== PROBLEM ==
Return nothing but the lines from the one containing "POT3 pin SIG: none -> B0" through the end of the records below, exactly as they stand and without pictures.

== SUPPLIED MATERIAL ==
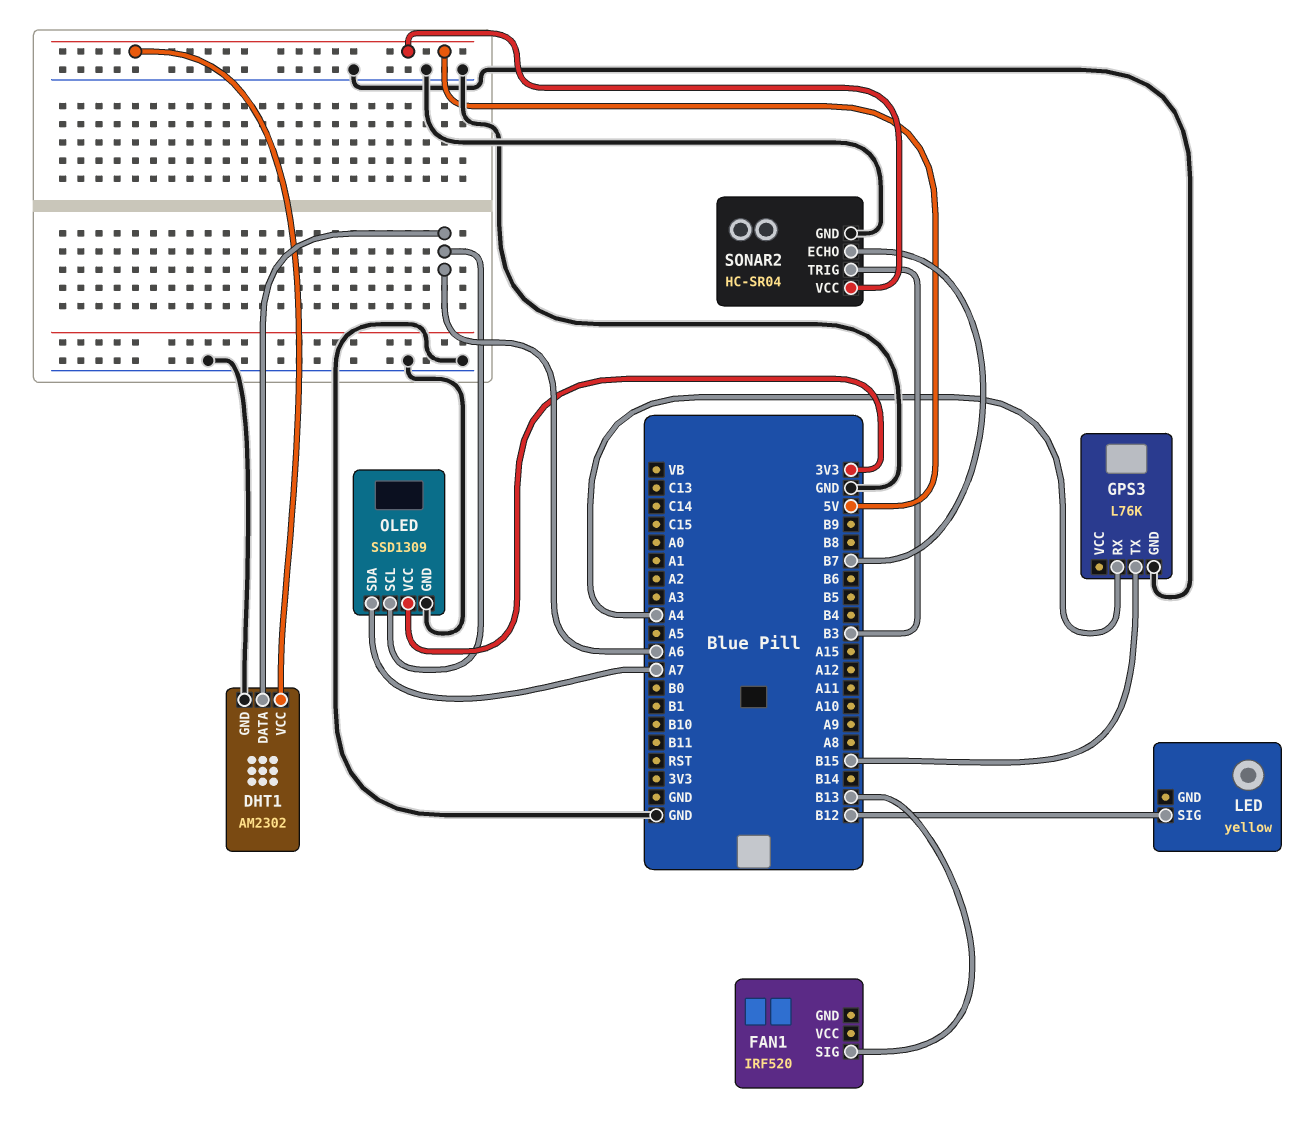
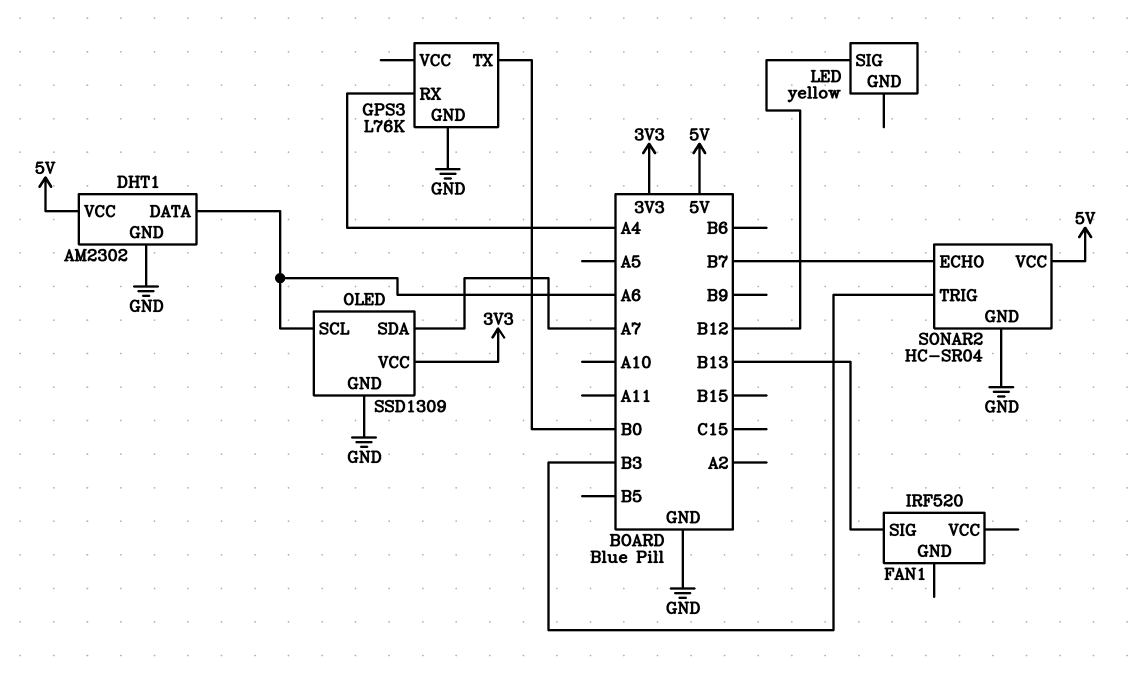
GPS3 pin TX: B15 -> B0

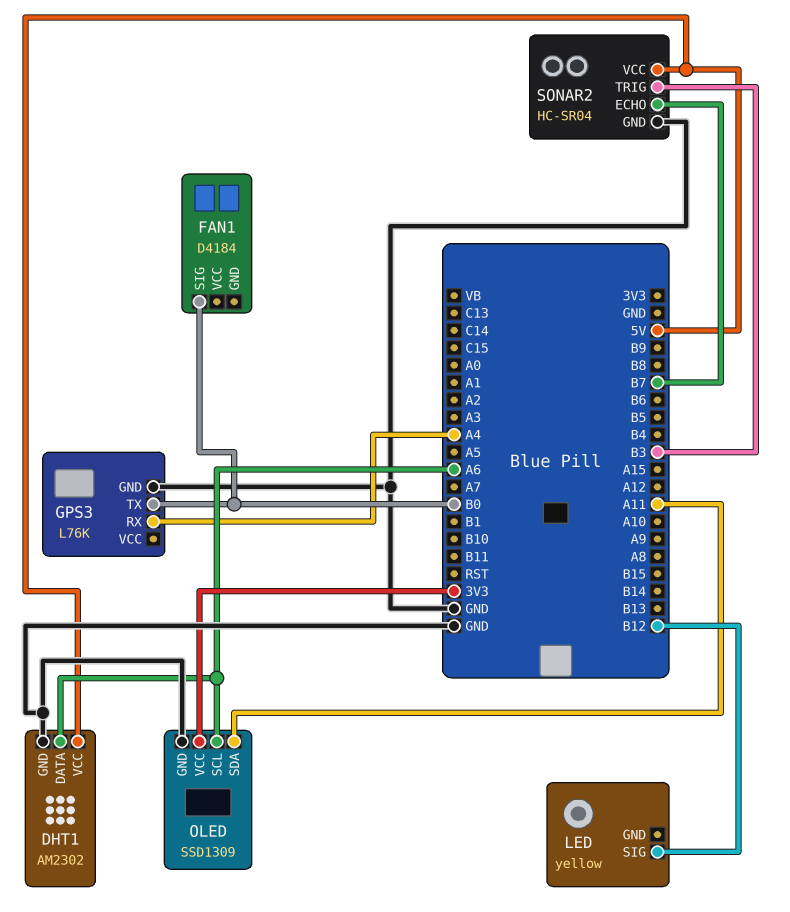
FAN1: IRF520 -> D4184
FAN1 pin SIG: B13 -> B0
OLED pin SDA: A7 -> A11

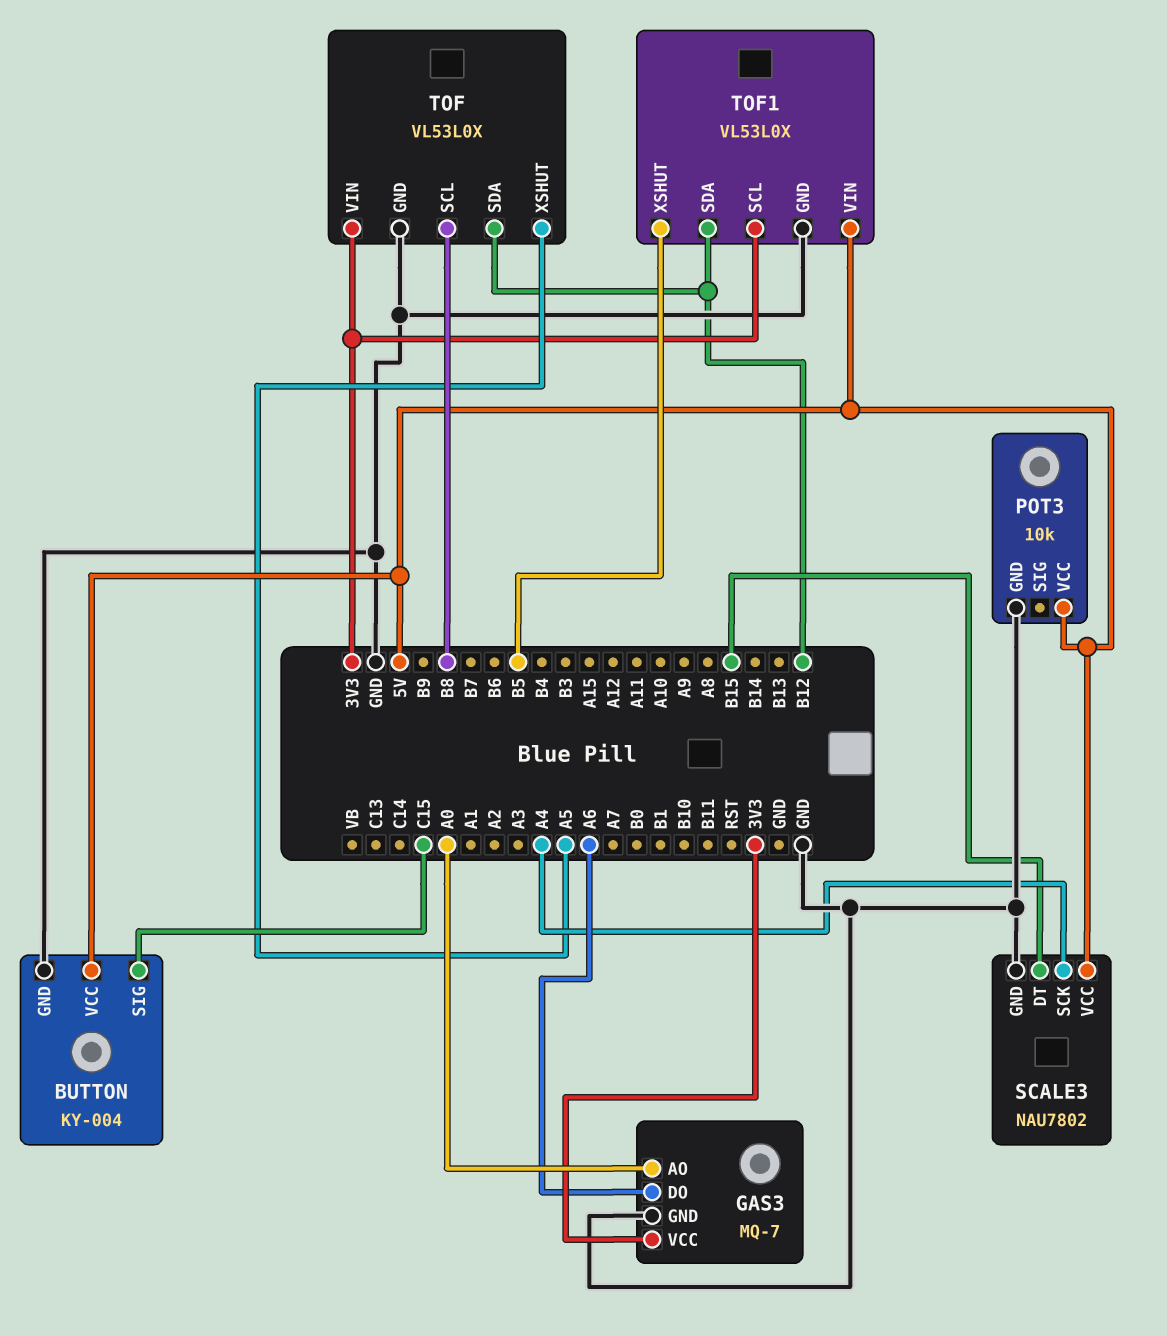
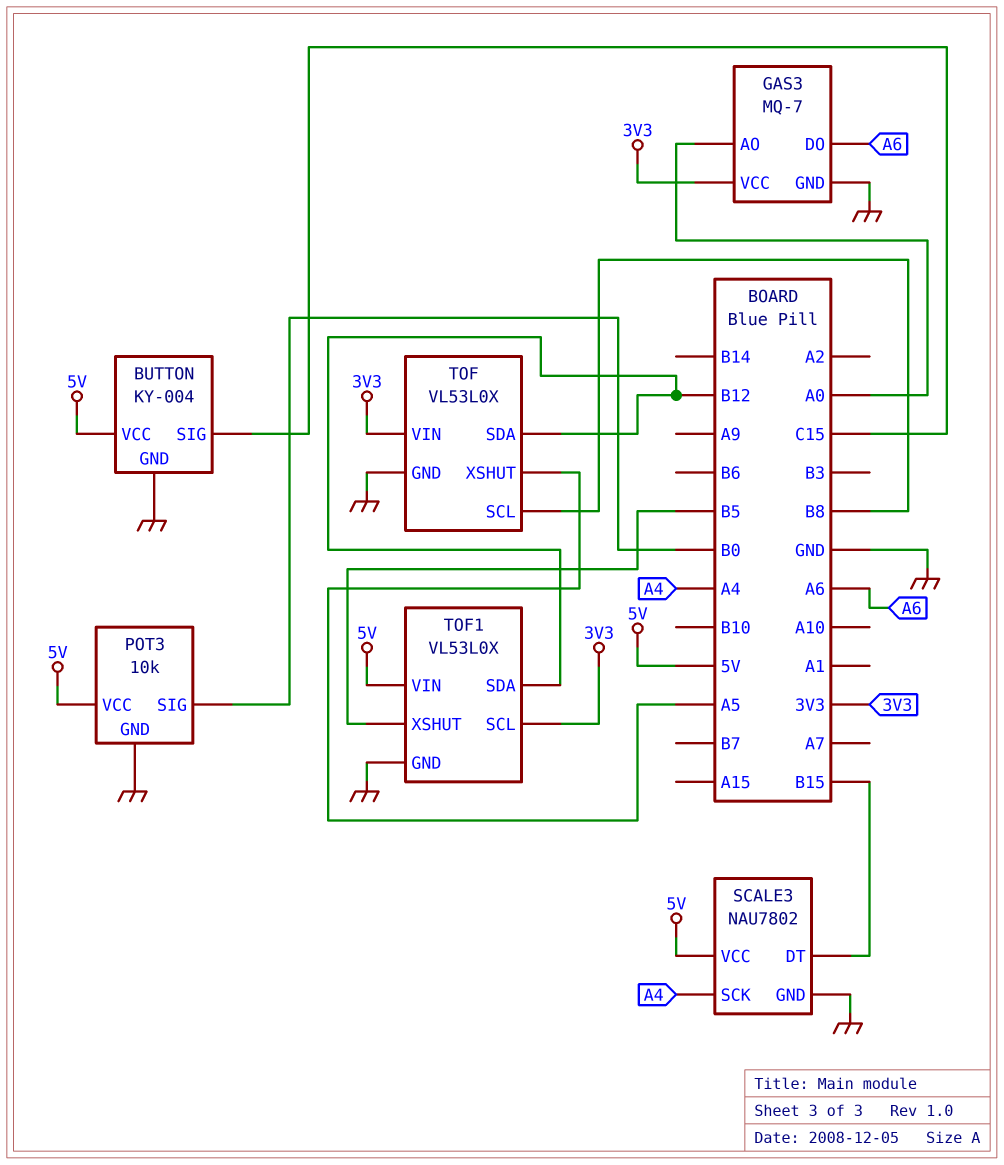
POT3 pin SIG: none -> B0

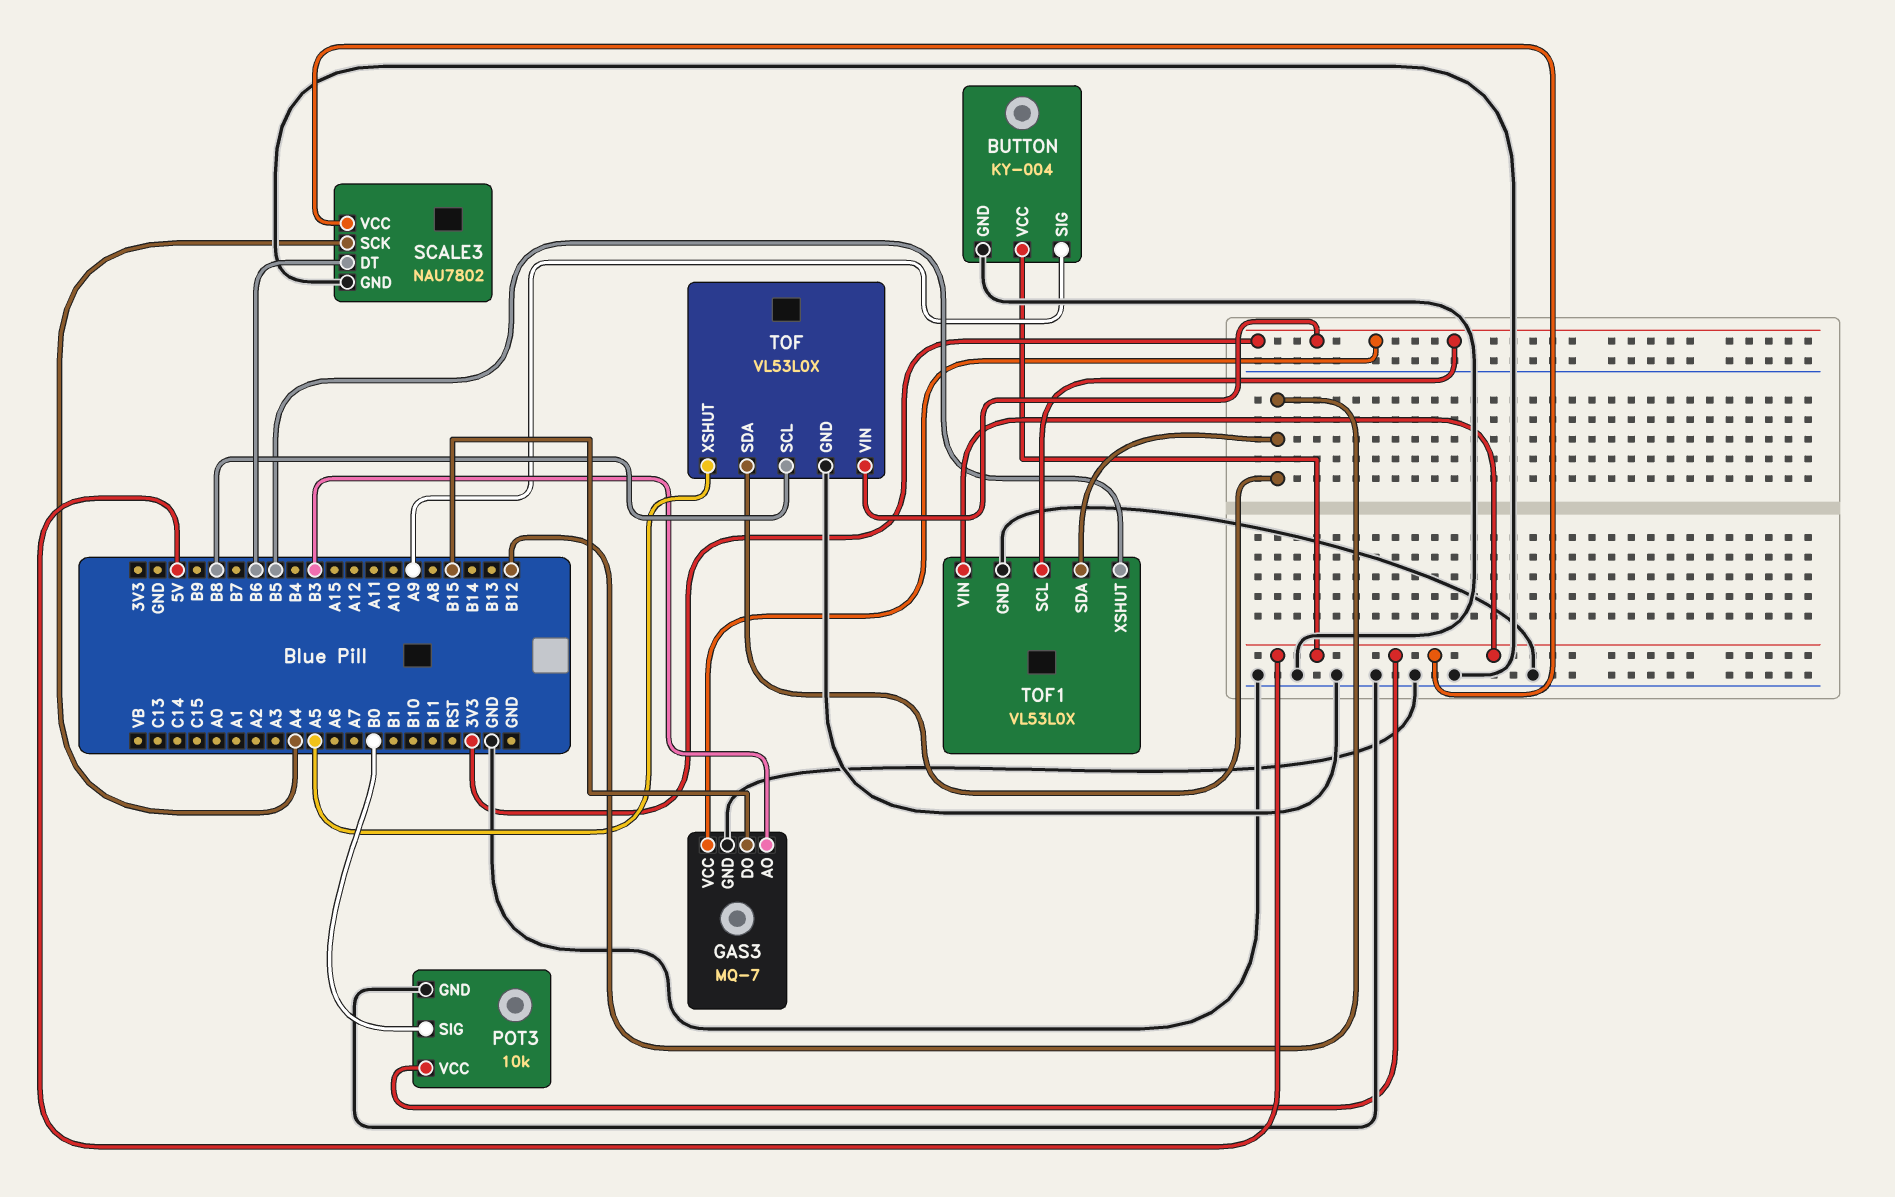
BUTTON pin SIG: C15 -> A9
GAS3 pin AO: A0 -> B3
GAS3 pin DO: A6 -> B15
SCALE3 pin DT: B15 -> B6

== RESPONSE AREA ==
POT3 pin SIG: none -> B0

BUTTON pin SIG: C15 -> A9
GAS3 pin AO: A0 -> B3
GAS3 pin DO: A6 -> B15
SCALE3 pin DT: B15 -> B6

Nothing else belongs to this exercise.